Scene image comparisons:
--- START ---
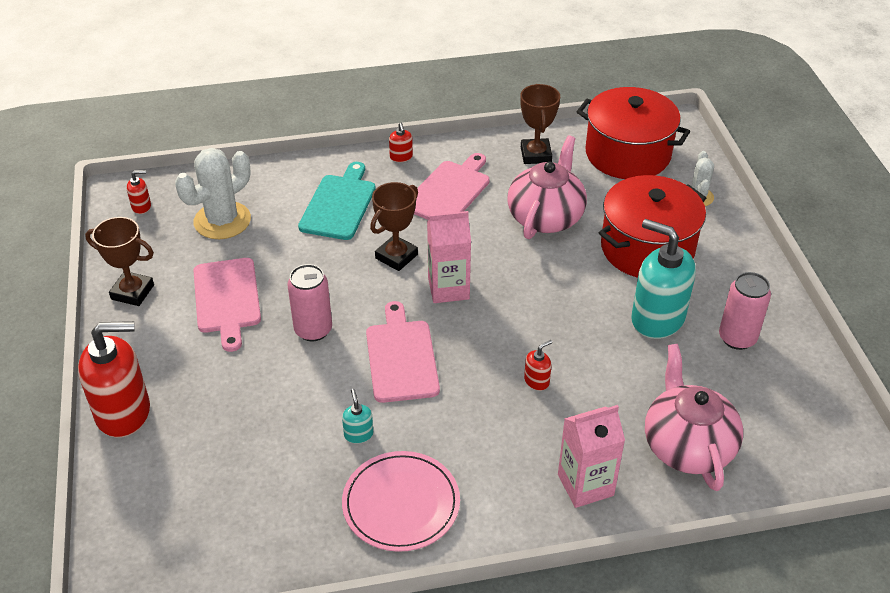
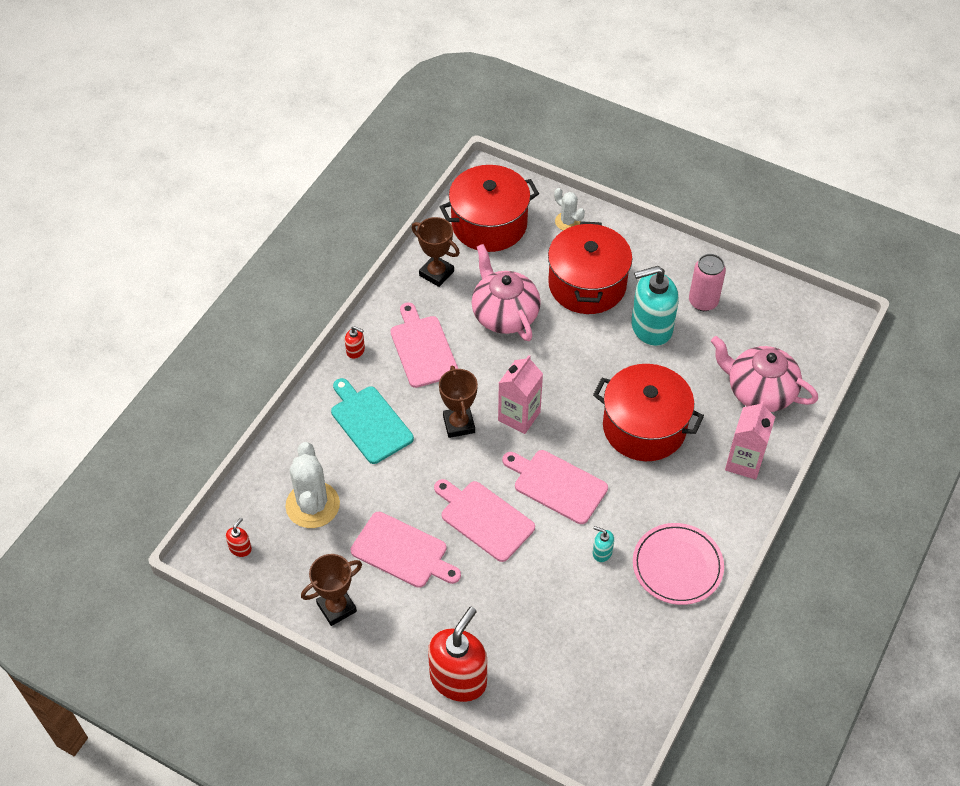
camera: 50 degrees left, 10 degrees up
pink can [287,264,332,341] -> pink cutting board [434,479,535,562]
red soap dispenser [524,340,552,391] -> red pot [593,364,704,461]

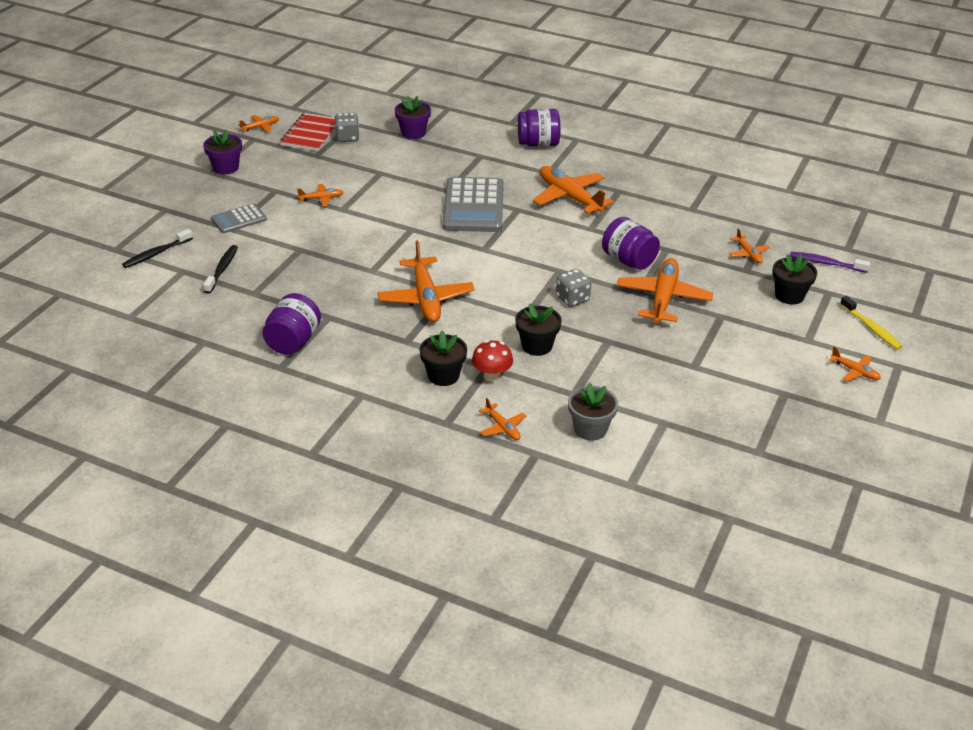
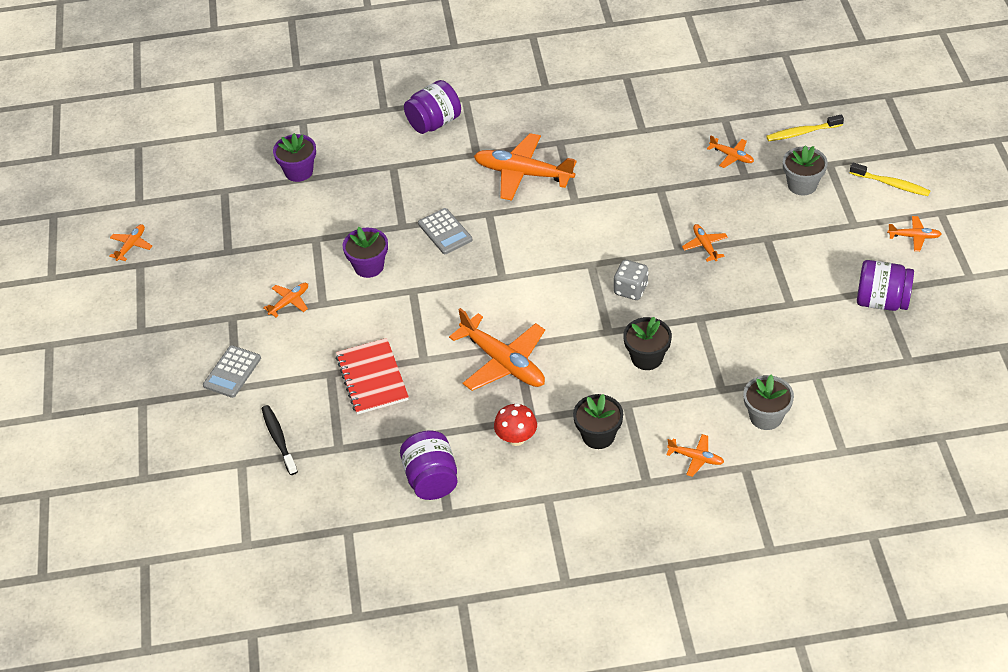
camera: 30 degrees left, 10 degrees up
black toothbrush [122,229,193,268] -> none
purple flower pot [203,130,242,174] -> purple flower pot moved to [343,227,388,278]
red notebook [280,113,335,151] -> red notebook moved to [336,338,409,415]
grey dice [335,113,360,142] -> none
grey calculator [442,177,504,232] -> grey calculator [418,208,472,254], size x0.53
red mushroom [472,340,513,382] -> red mushroom moved to [494,403,537,446]
purple jar [602,217,660,270] -> purple jar moved to [857,260,914,311]
orange plane [617,258,713,323] -> orange plane [682,224,728,262], size x0.48
black flower pot [772,254,817,304] -> grey flower pot [783,145,828,196]
purple toothbrush [790,252,870,273] -> yellow toothbrush [766,114,844,141]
--- END ---
▶ AIM OF THE EXERCISE
Would you please copy exactly the part of the entries above that begins at the line containing "black toothbrush [122,229,193,268] -> none" and ends at the line containing "black flower pot", both lines included?

▶ ANSWER SECTION
black toothbrush [122,229,193,268] -> none
purple flower pot [203,130,242,174] -> purple flower pot moved to [343,227,388,278]
red notebook [280,113,335,151] -> red notebook moved to [336,338,409,415]
grey dice [335,113,360,142] -> none
grey calculator [442,177,504,232] -> grey calculator [418,208,472,254], size x0.53
red mushroom [472,340,513,382] -> red mushroom moved to [494,403,537,446]
purple jar [602,217,660,270] -> purple jar moved to [857,260,914,311]
orange plane [617,258,713,323] -> orange plane [682,224,728,262], size x0.48
black flower pot [772,254,817,304] -> grey flower pot [783,145,828,196]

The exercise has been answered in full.